Working from the records below, repeat exactly the lines starting at the line that contains "C12: 68uF (plus" and ending at the line that contains "JP2 pin 2: COM -> DAC", inclusive.

BEGIN Records for the task

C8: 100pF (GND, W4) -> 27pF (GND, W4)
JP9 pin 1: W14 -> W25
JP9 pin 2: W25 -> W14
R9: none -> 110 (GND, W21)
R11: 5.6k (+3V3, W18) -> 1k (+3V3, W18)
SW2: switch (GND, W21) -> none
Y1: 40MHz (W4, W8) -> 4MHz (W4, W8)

END Records for the task
BEGIN Records for the task

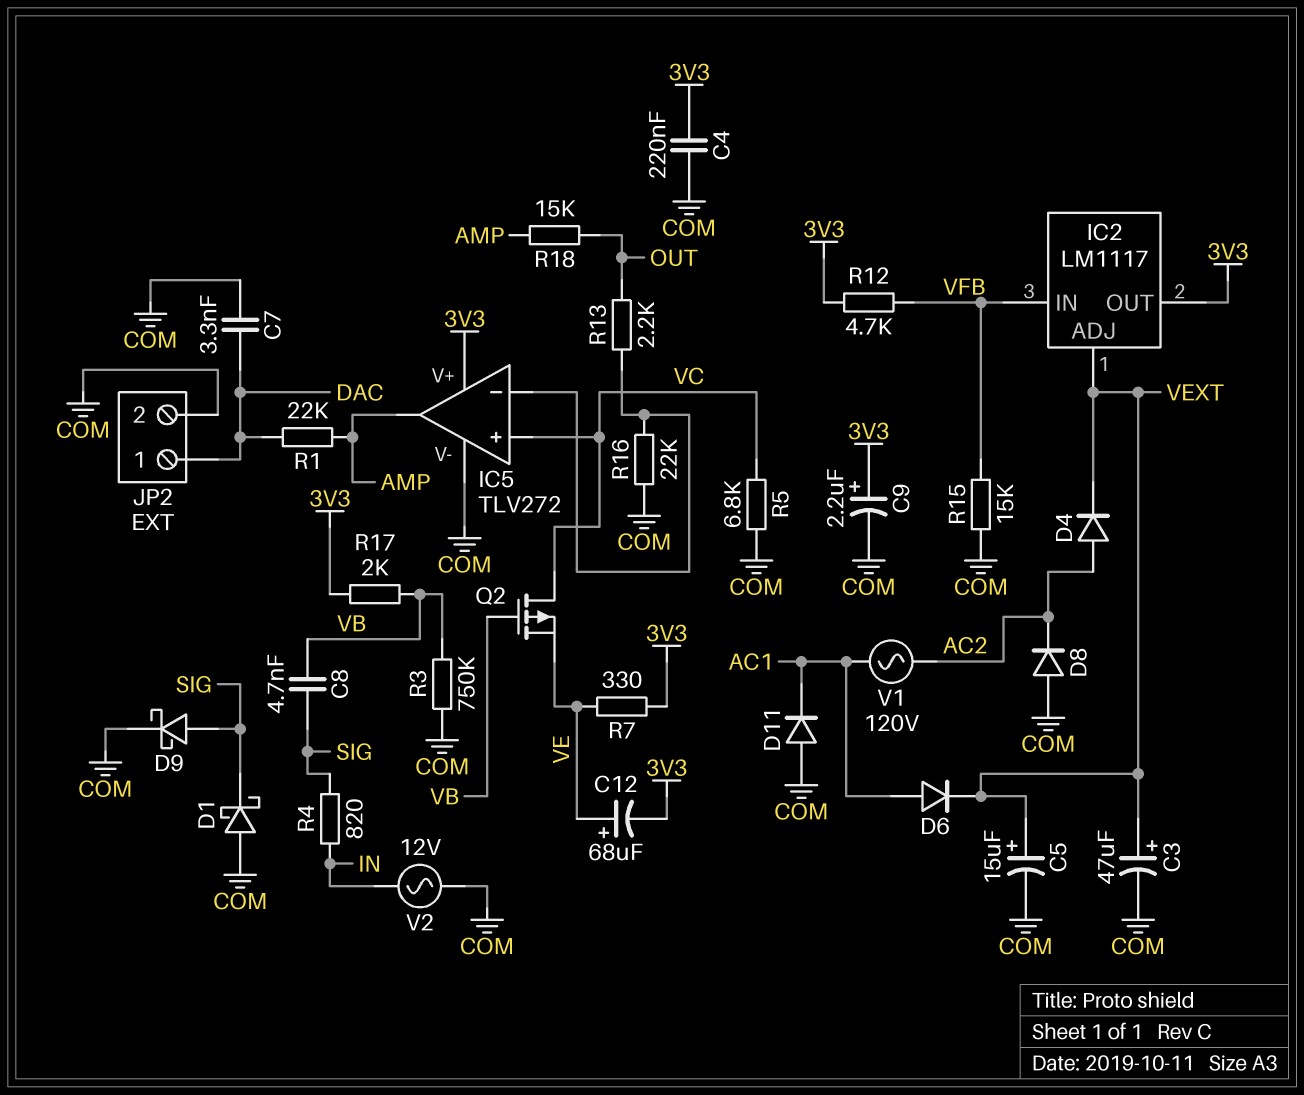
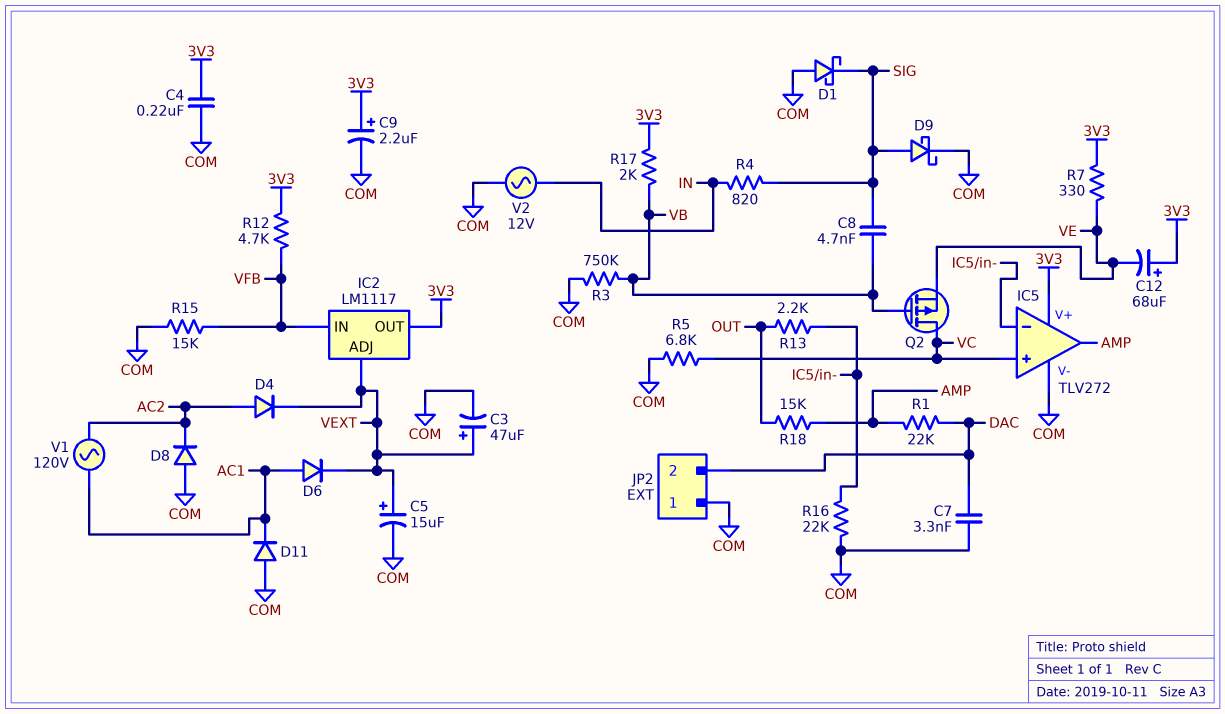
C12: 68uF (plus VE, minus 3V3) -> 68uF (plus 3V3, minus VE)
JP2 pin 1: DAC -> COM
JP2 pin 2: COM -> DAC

END Records for the task

== Exercise answer ==
C12: 68uF (plus VE, minus 3V3) -> 68uF (plus 3V3, minus VE)
JP2 pin 1: DAC -> COM
JP2 pin 2: COM -> DAC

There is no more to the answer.